**Prompt**: Omit the images. Reproduce each line of the records exactly as it appears.

**Provided data**:
***
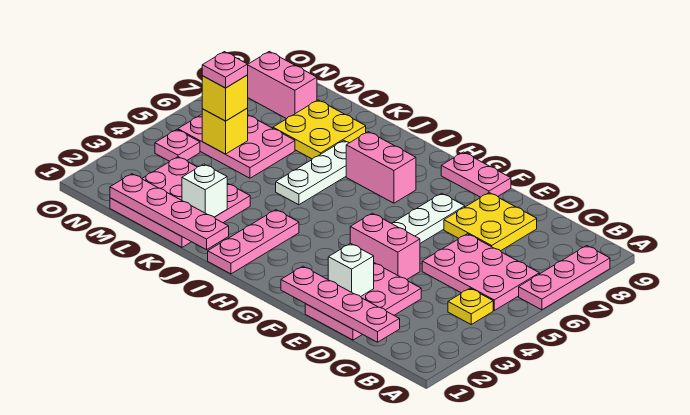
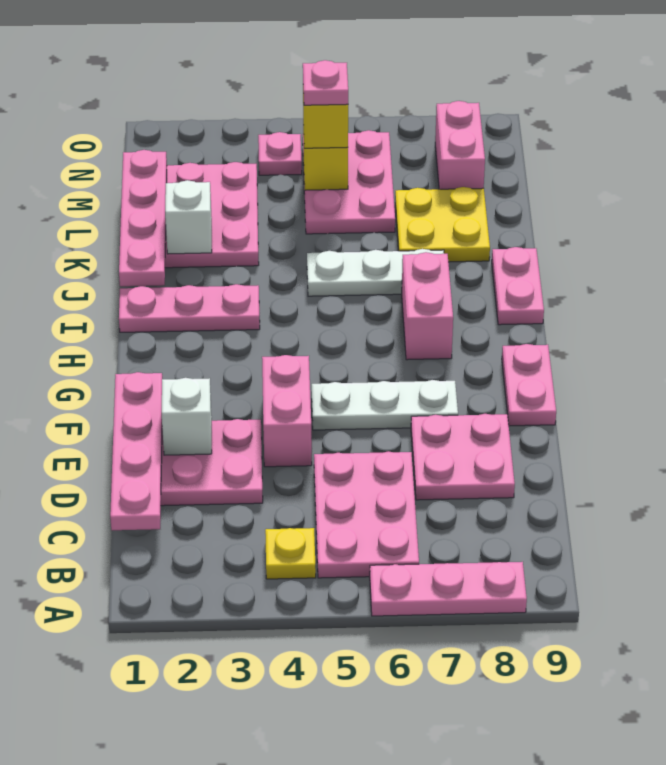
yellow plate D7:E8 level 1 -> pink plate D7:E8 level 1
none -> pink plate I9:J9 level 1

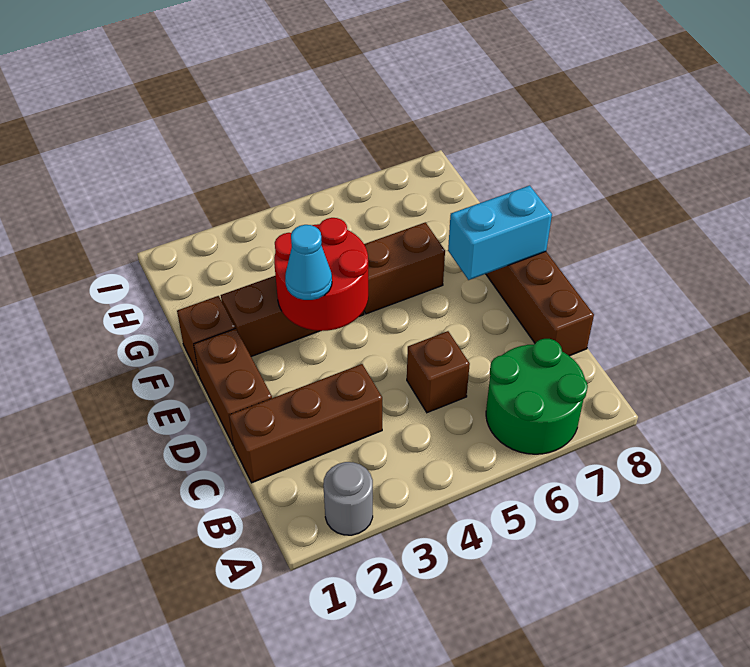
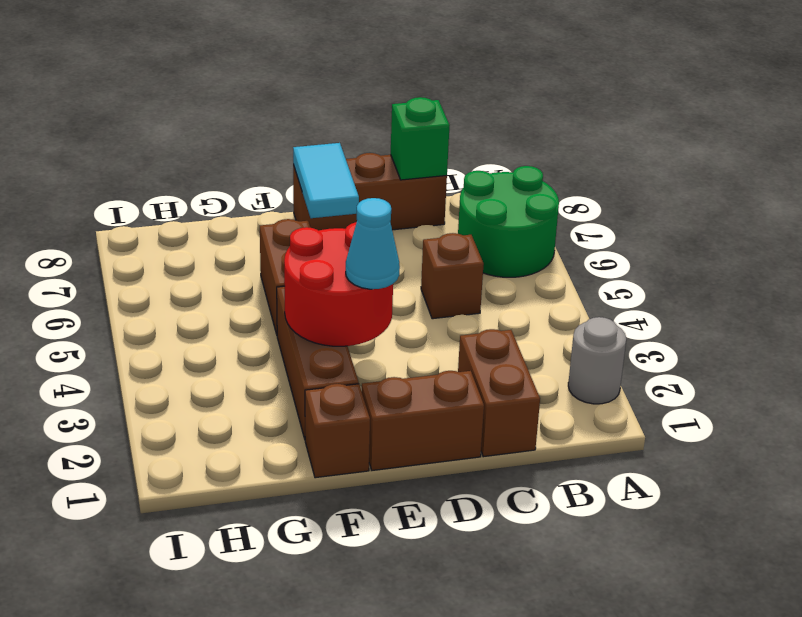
brown brick C1:C3 level 1 -> brown brick C1:C2 level 1
none -> green brick C8 level 2
cyan brick E7:E8 level 2 -> cyan tile E7:E8 level 2

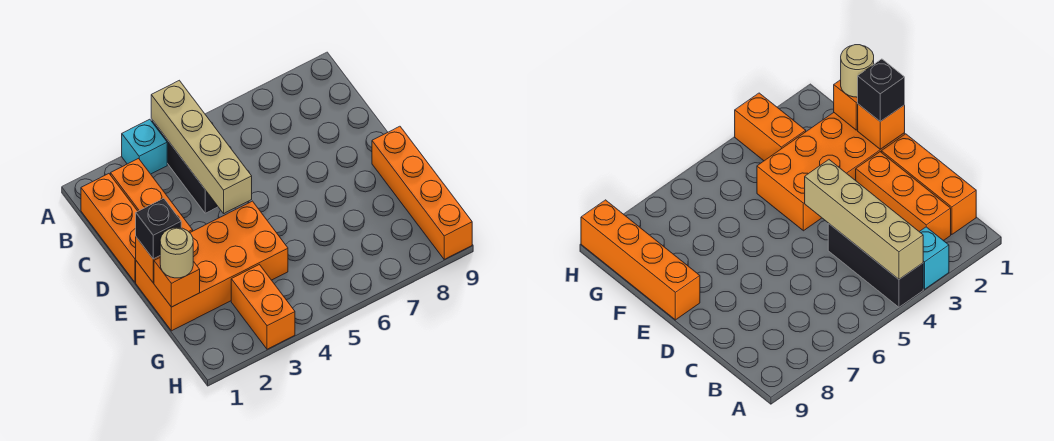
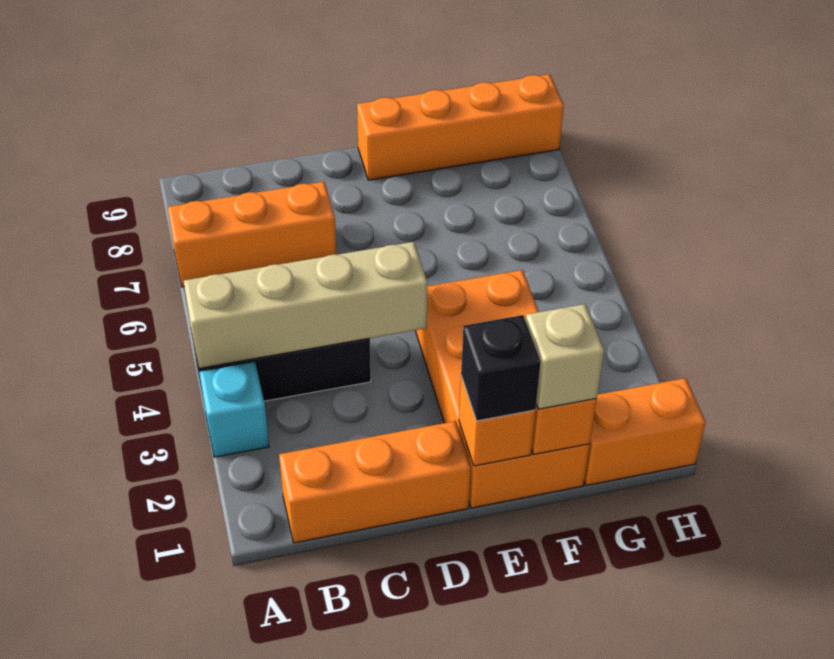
orange brick B2:D2 level 1 -> orange brick A7:C7 level 1
tan round brick F1 level 3 -> tan brick F1 level 3
orange brick G3:H3 level 1 -> orange brick G1:H1 level 1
***
**Result of this exercise**:
yellow plate D7:E8 level 1 -> pink plate D7:E8 level 1
none -> pink plate I9:J9 level 1

brown brick C1:C3 level 1 -> brown brick C1:C2 level 1
none -> green brick C8 level 2
cyan brick E7:E8 level 2 -> cyan tile E7:E8 level 2

orange brick B2:D2 level 1 -> orange brick A7:C7 level 1
tan round brick F1 level 3 -> tan brick F1 level 3
orange brick G3:H3 level 1 -> orange brick G1:H1 level 1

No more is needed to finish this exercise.